## WHAT THE TASK REQUIRES
Could you transcribe exactly the lines from the one containing "C5: 10nF (GND, J1/1) -> 10nF (+9V, GND)" through the end of the listing below, both included, but none of the pictures?

## DATA

/---

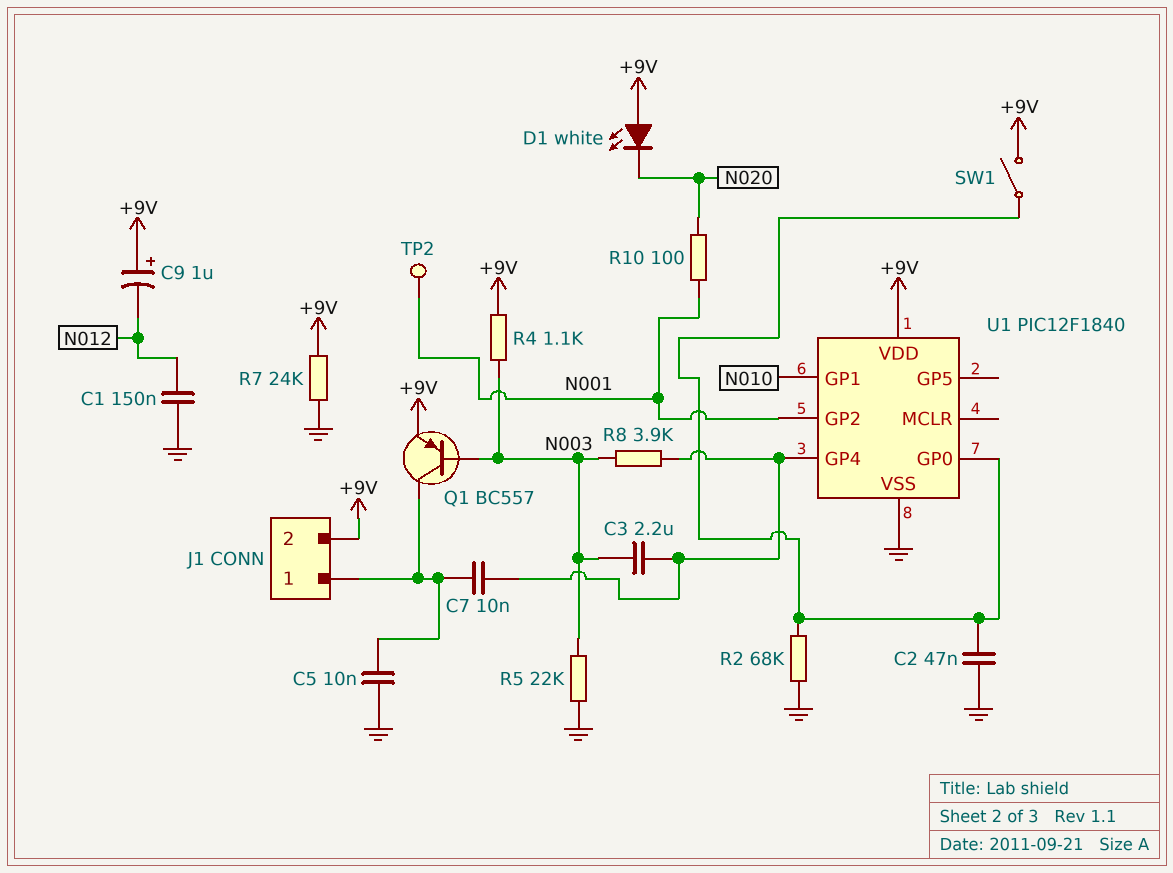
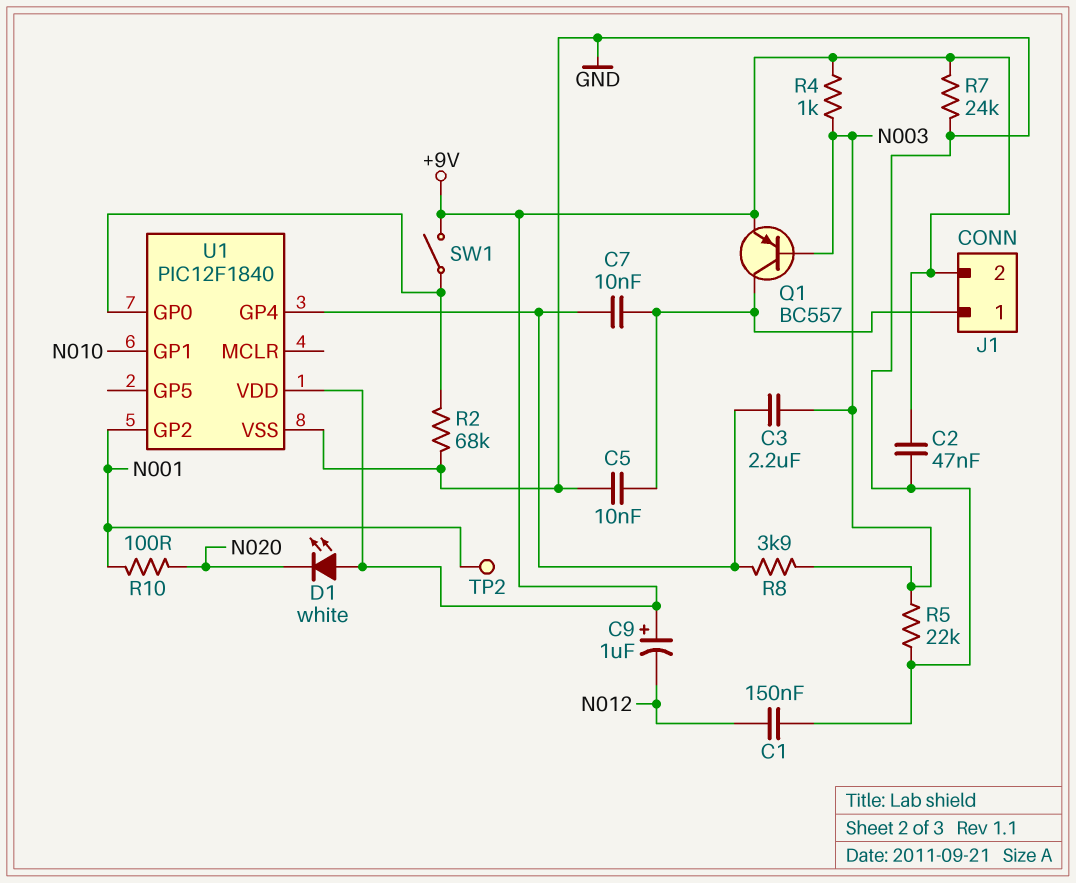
C2: 47nF (GND, U1/GP0) -> 47nF (+9V, GND)
R4: 1.1k (+9V, N003) -> 1k (+9V, N003)

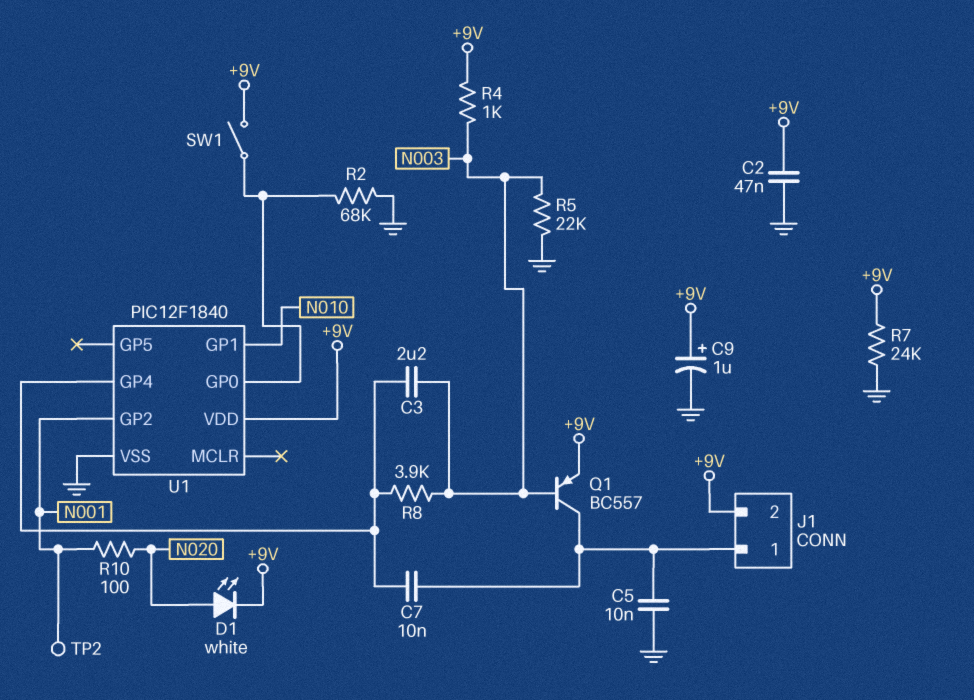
C1: 150nF (GND, N012) -> none
C9: 1uF (plus +9V, minus N012) -> 1uF (plus +9V, minus GND)
D1: LED white (A +9V, K N020) -> LED white (A N020, K +9V)

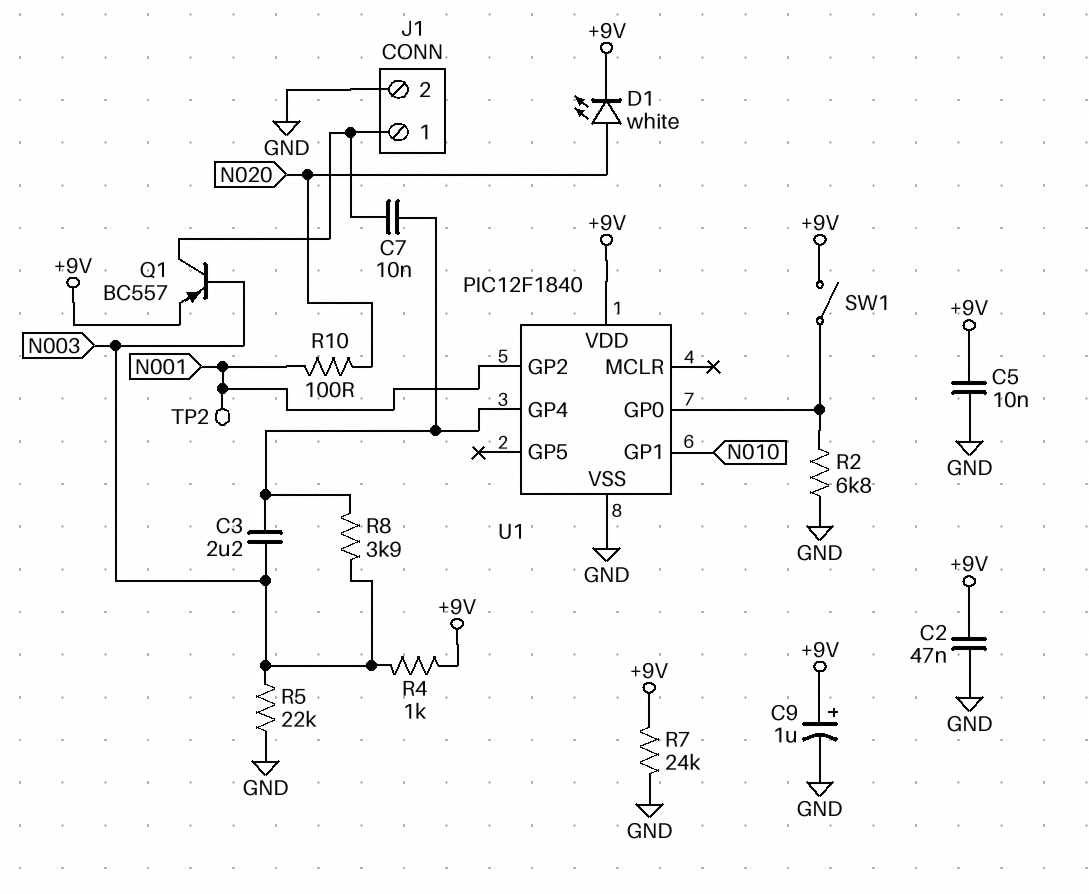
C5: 10nF (GND, J1/1) -> 10nF (+9V, GND)
J1 pin 2: +9V -> GND
R2: 68k (GND, U1/GP0) -> 6.8k (GND, U1/GP0)

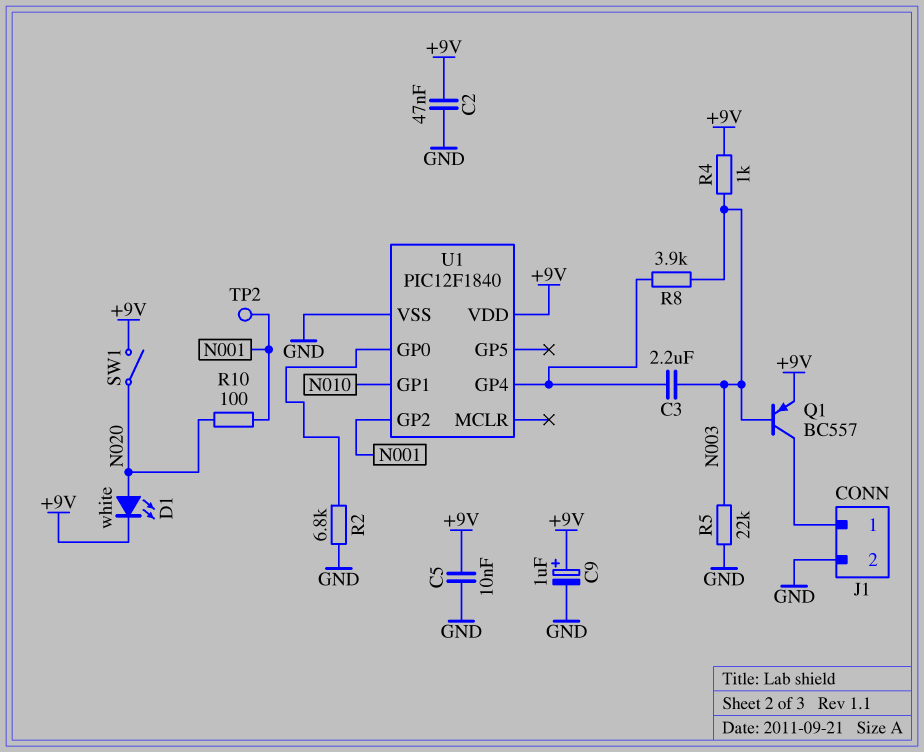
C7: 10nF (J1/1, U1/GP4) -> none
R7: 24k (+9V, GND) -> none
SW1: switch (+9V, U1/GP0) -> switch (+9V, N020)

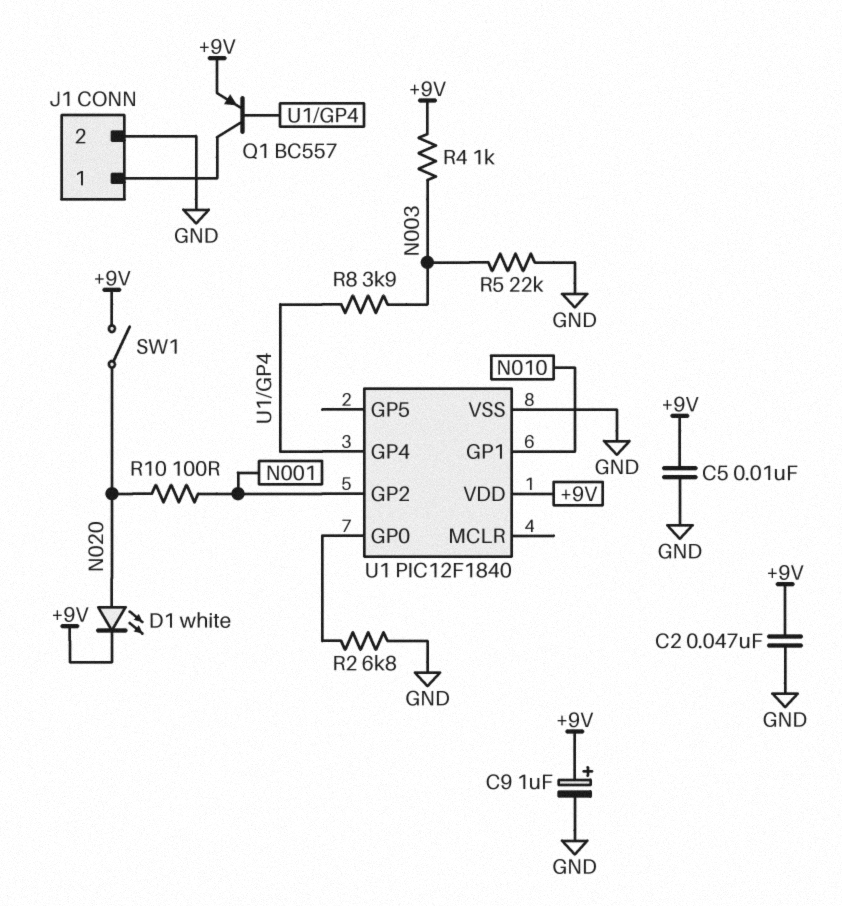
C3: 2.2uF (N003, U1/GP4) -> none
Q1: PNP BC557 (B N003, C J1/1, E +9V) -> PNP BC557 (B U1/GP4, C J1/1, E +9V)
TP2: test point (N001) -> none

\---

## ANSWER
C5: 10nF (GND, J1/1) -> 10nF (+9V, GND)
J1 pin 2: +9V -> GND
R2: 68k (GND, U1/GP0) -> 6.8k (GND, U1/GP0)

C7: 10nF (J1/1, U1/GP4) -> none
R7: 24k (+9V, GND) -> none
SW1: switch (+9V, U1/GP0) -> switch (+9V, N020)

C3: 2.2uF (N003, U1/GP4) -> none
Q1: PNP BC557 (B N003, C J1/1, E +9V) -> PNP BC557 (B U1/GP4, C J1/1, E +9V)
TP2: test point (N001) -> none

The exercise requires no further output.